EXERCISE MATERIALS:

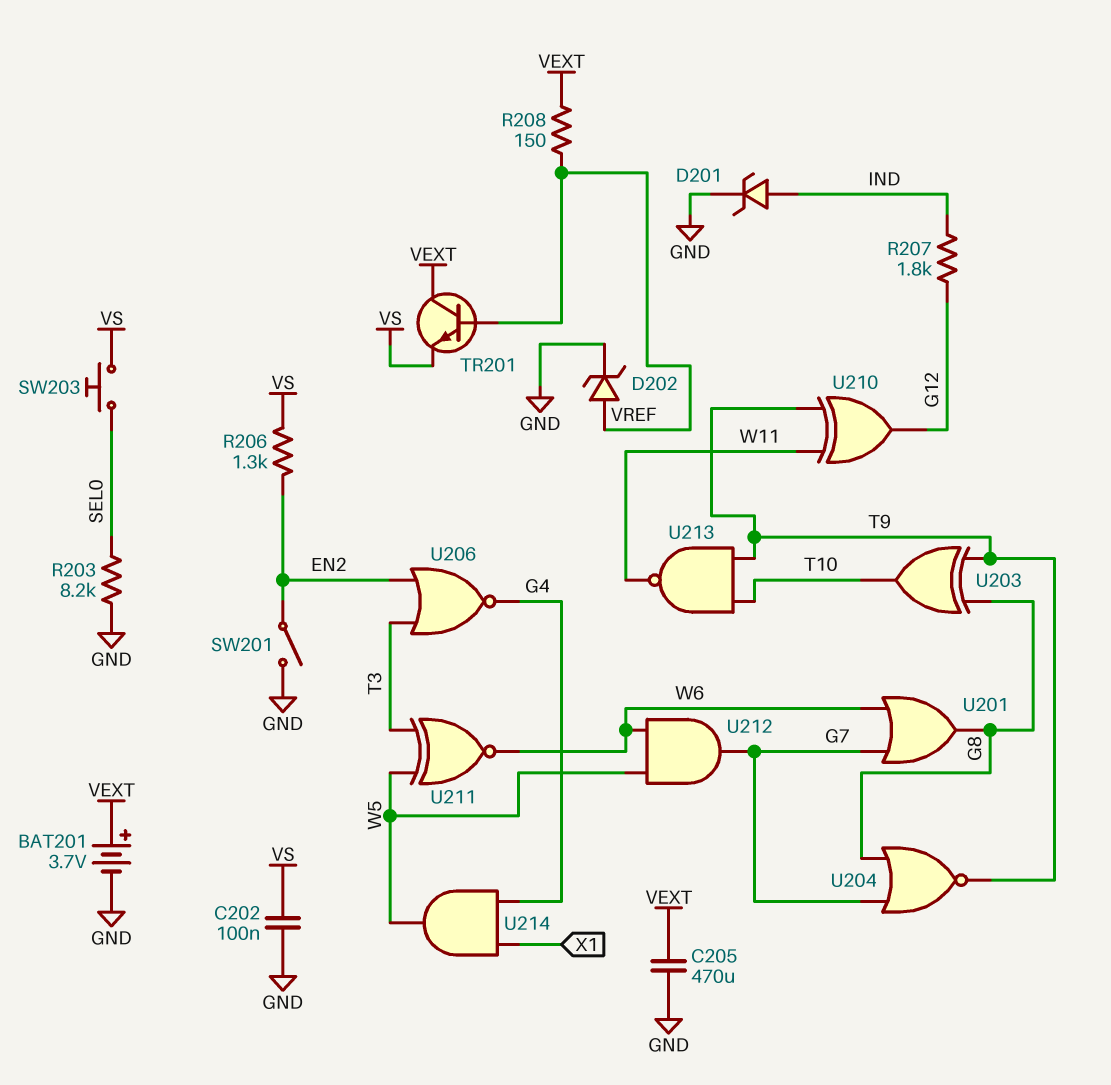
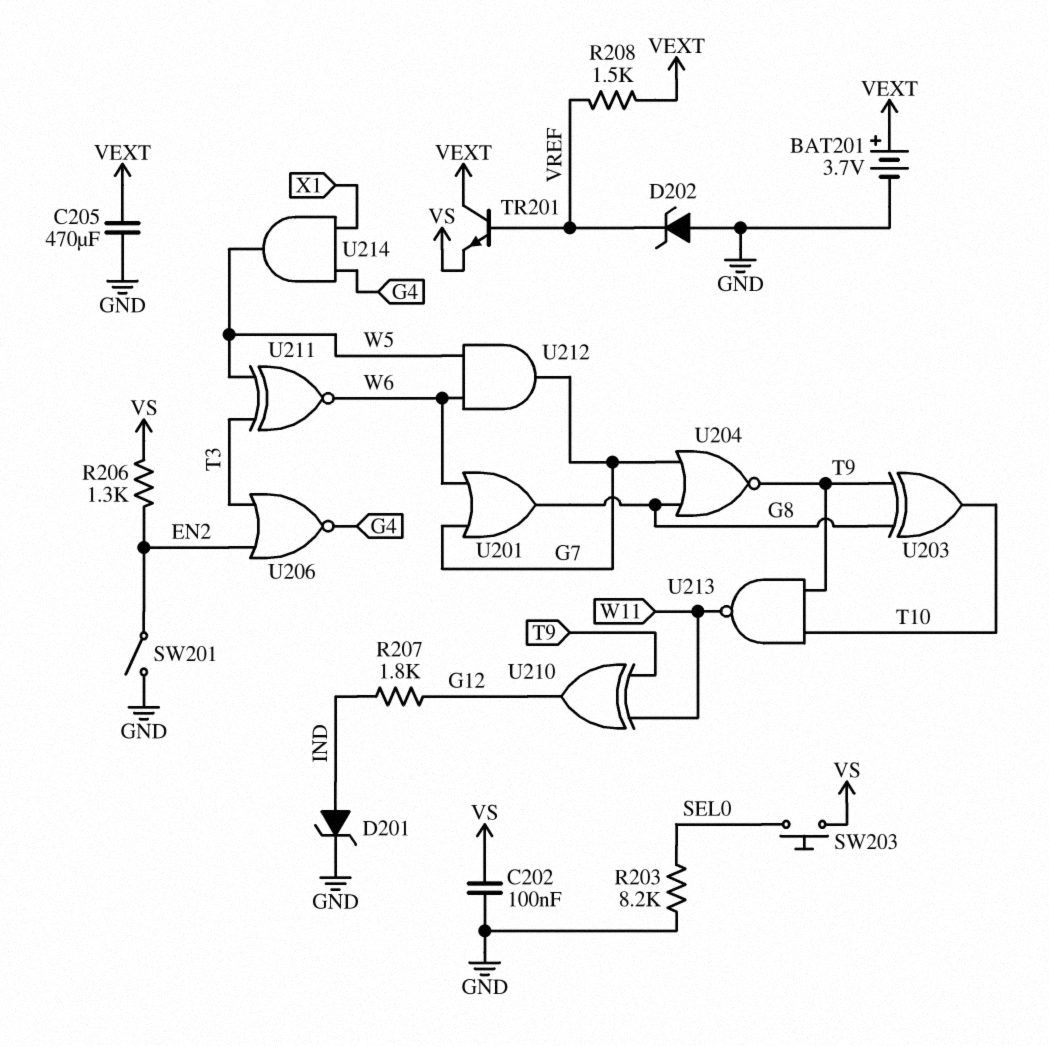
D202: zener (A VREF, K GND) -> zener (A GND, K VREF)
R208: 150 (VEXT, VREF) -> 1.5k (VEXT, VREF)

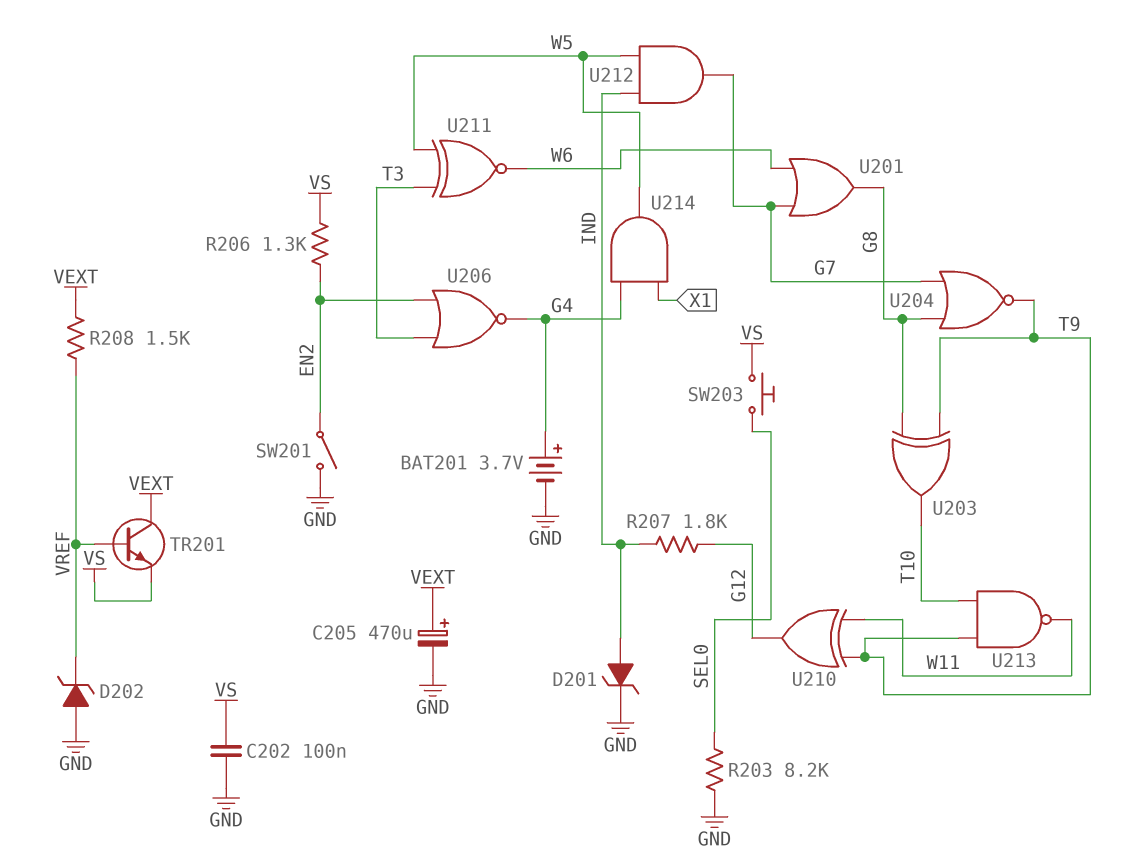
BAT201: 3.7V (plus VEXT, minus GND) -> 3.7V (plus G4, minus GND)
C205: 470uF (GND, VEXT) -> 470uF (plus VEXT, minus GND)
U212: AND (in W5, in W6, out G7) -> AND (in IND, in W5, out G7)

==

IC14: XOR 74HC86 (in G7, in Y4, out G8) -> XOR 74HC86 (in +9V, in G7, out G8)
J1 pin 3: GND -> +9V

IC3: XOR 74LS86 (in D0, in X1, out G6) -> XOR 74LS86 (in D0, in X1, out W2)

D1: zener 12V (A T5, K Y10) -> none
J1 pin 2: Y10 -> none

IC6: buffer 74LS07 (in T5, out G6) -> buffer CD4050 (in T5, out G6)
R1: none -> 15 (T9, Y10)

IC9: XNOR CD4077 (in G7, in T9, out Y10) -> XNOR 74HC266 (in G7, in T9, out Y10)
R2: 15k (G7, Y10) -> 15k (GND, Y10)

==

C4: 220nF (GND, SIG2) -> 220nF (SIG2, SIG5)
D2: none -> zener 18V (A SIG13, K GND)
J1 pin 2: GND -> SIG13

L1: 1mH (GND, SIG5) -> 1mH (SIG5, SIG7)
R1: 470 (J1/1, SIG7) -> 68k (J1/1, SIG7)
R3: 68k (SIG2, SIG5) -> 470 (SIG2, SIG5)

WORK TO COMPLETE:
Pull every line with the string "VEXT" out of the material.

RESPONSE FOR THIS EXERCISE:
R208: 150 (VEXT, VREF) -> 1.5k (VEXT, VREF)
BAT201: 3.7V (plus VEXT, minus GND) -> 3.7V (plus G4, minus GND)
C205: 470uF (GND, VEXT) -> 470uF (plus VEXT, minus GND)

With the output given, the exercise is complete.